**ABOUT THIS EXERCISE**
Everything in the records must be restated exactly, apart from the pictures.

BEGIN

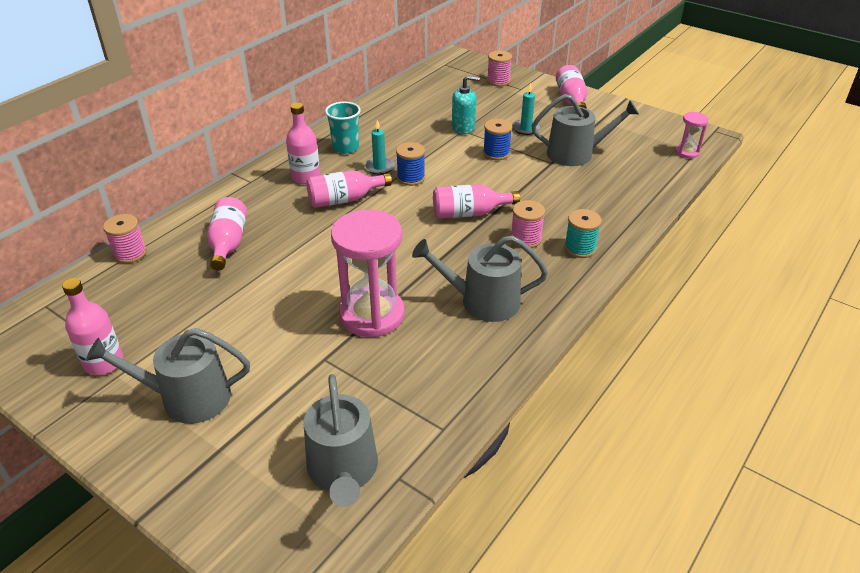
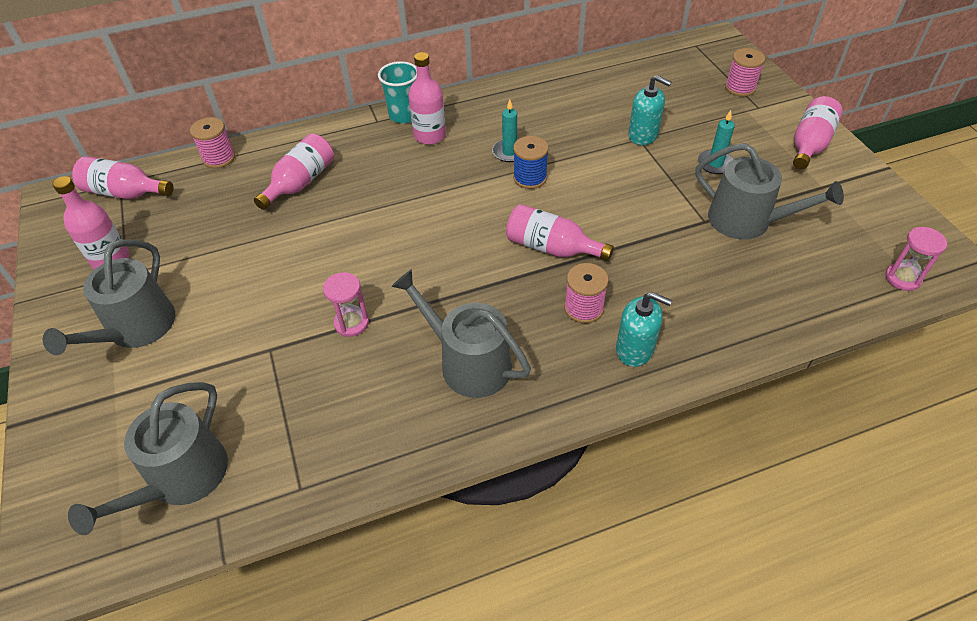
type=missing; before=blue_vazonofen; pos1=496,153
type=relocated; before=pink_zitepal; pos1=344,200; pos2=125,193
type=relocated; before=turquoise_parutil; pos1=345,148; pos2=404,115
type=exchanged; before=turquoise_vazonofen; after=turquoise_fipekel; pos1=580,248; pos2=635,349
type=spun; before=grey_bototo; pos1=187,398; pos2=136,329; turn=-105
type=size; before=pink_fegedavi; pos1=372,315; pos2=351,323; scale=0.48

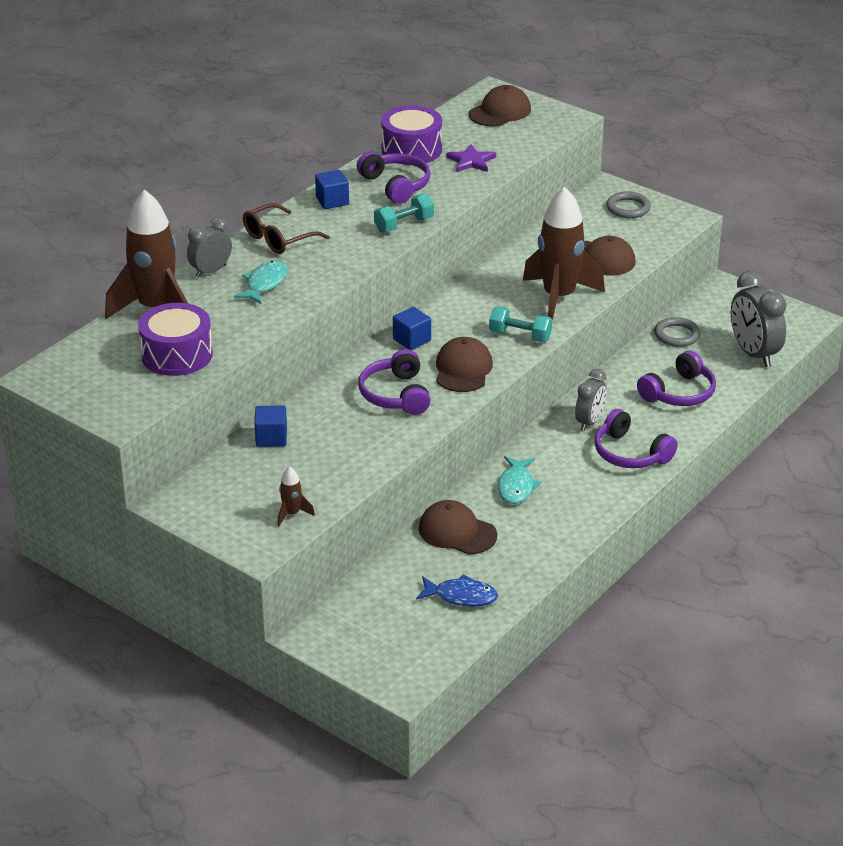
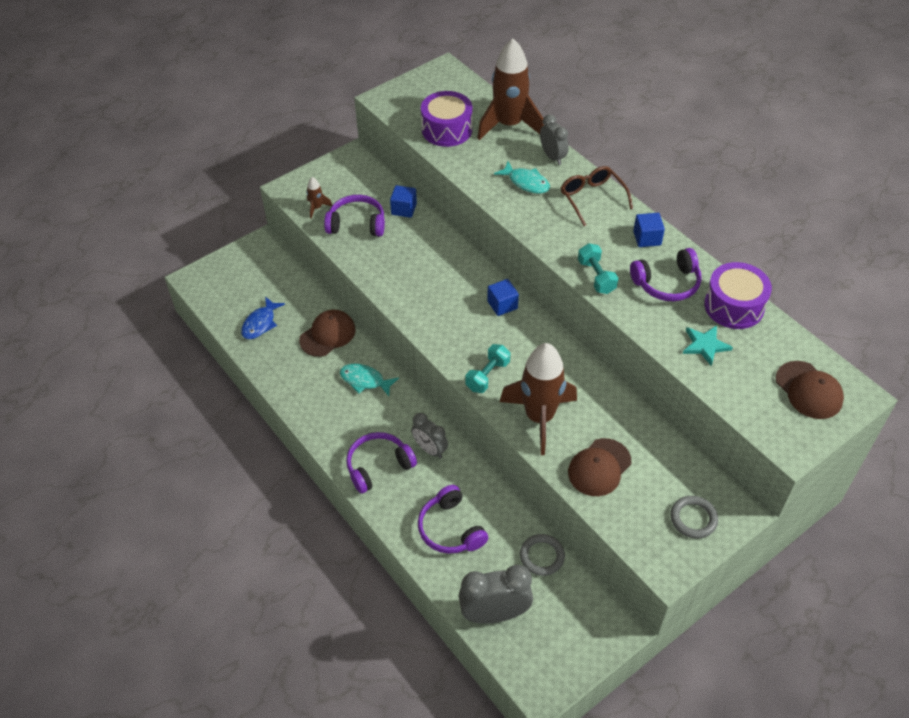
type=missing; before=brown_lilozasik; pos1=463,369
type=relocated; before=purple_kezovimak; pos1=396,395; pos2=357,224
type=colour; before=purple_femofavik; after=turquoise_femofavik; pos1=471,161; pos2=705,345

END

**TASK ANSWER**
type=missing; before=blue_vazonofen; pos1=496,153
type=relocated; before=pink_zitepal; pos1=344,200; pos2=125,193
type=relocated; before=turquoise_parutil; pos1=345,148; pos2=404,115
type=exchanged; before=turquoise_vazonofen; after=turquoise_fipekel; pos1=580,248; pos2=635,349
type=spun; before=grey_bototo; pos1=187,398; pos2=136,329; turn=-105
type=size; before=pink_fegedavi; pos1=372,315; pos2=351,323; scale=0.48

type=missing; before=brown_lilozasik; pos1=463,369
type=relocated; before=purple_kezovimak; pos1=396,395; pos2=357,224
type=colour; before=purple_femofavik; after=turquoise_femofavik; pos1=471,161; pos2=705,345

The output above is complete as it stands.